> [What this task involves]:
Write out the listing in full, matching it word for word.

[Start of section]

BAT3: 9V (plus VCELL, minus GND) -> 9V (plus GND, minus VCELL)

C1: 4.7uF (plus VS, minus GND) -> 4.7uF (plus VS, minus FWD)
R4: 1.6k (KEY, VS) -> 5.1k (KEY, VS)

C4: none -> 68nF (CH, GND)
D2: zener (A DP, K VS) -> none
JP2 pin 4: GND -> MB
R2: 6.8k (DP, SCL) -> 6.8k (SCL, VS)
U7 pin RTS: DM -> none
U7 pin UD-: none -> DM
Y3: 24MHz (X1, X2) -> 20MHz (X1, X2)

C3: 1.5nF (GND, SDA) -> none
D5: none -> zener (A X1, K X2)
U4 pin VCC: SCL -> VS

[End of section]

> [Completed exercise]:
BAT3: 9V (plus VCELL, minus GND) -> 9V (plus GND, minus VCELL)

C1: 4.7uF (plus VS, minus GND) -> 4.7uF (plus VS, minus FWD)
R4: 1.6k (KEY, VS) -> 5.1k (KEY, VS)

C4: none -> 68nF (CH, GND)
D2: zener (A DP, K VS) -> none
JP2 pin 4: GND -> MB
R2: 6.8k (DP, SCL) -> 6.8k (SCL, VS)
U7 pin RTS: DM -> none
U7 pin UD-: none -> DM
Y3: 24MHz (X1, X2) -> 20MHz (X1, X2)

C3: 1.5nF (GND, SDA) -> none
D5: none -> zener (A X1, K X2)
U4 pin VCC: SCL -> VS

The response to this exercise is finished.